Start of INFORMATION PROVIDED
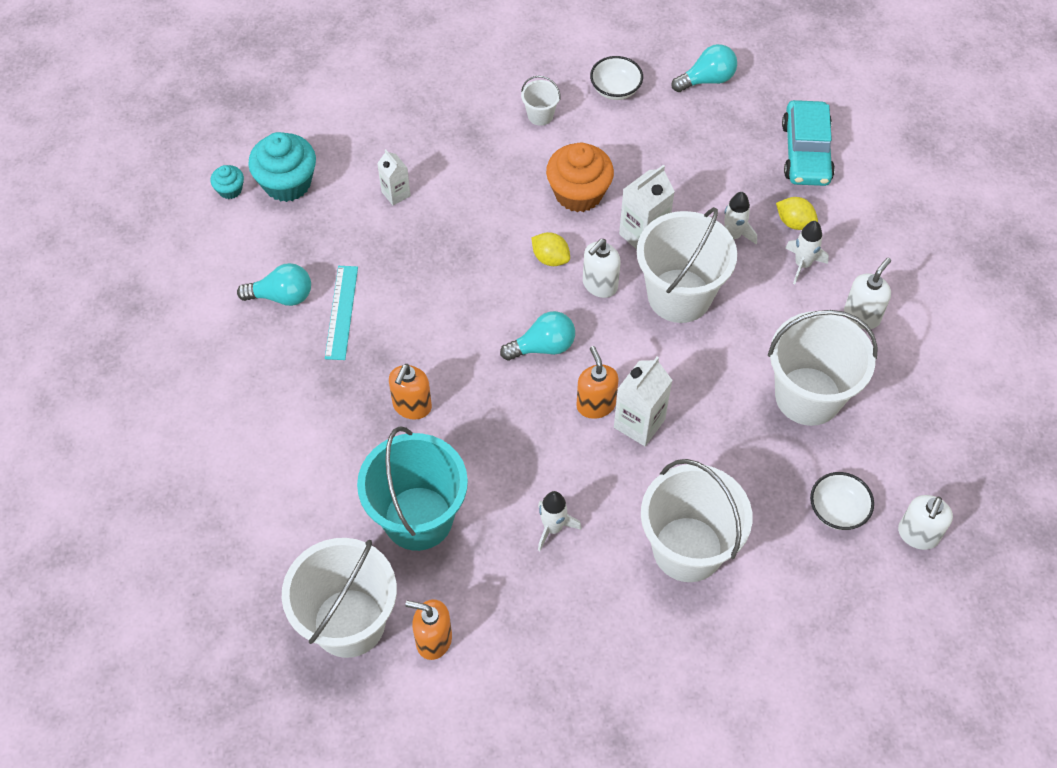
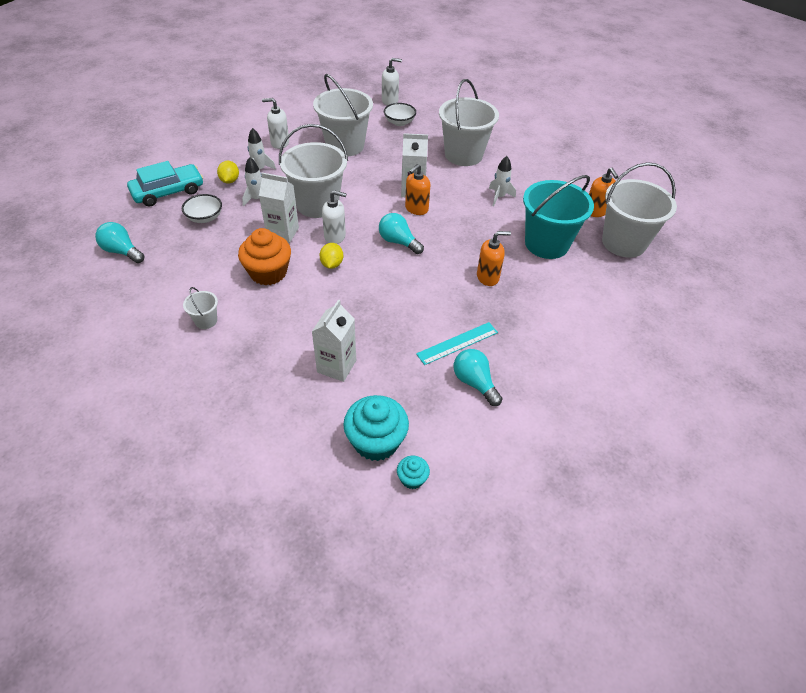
camera: 125 degrees left, 10 degrees down
(396, 194) = (336, 366): white carton -> white carton, size x1.61
(615, 89) = (155, 292): white bowl -> white bowl (205, 218)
End of INFORMATION PROVIDED
**TASK REQUIREMENTS:** Without any pictures, return the material above exactly.

**EXERCISE RESPONSE:**
camera: 125 degrees left, 10 degrees down
(396, 194) = (336, 366): white carton -> white carton, size x1.61
(615, 89) = (155, 292): white bowl -> white bowl (205, 218)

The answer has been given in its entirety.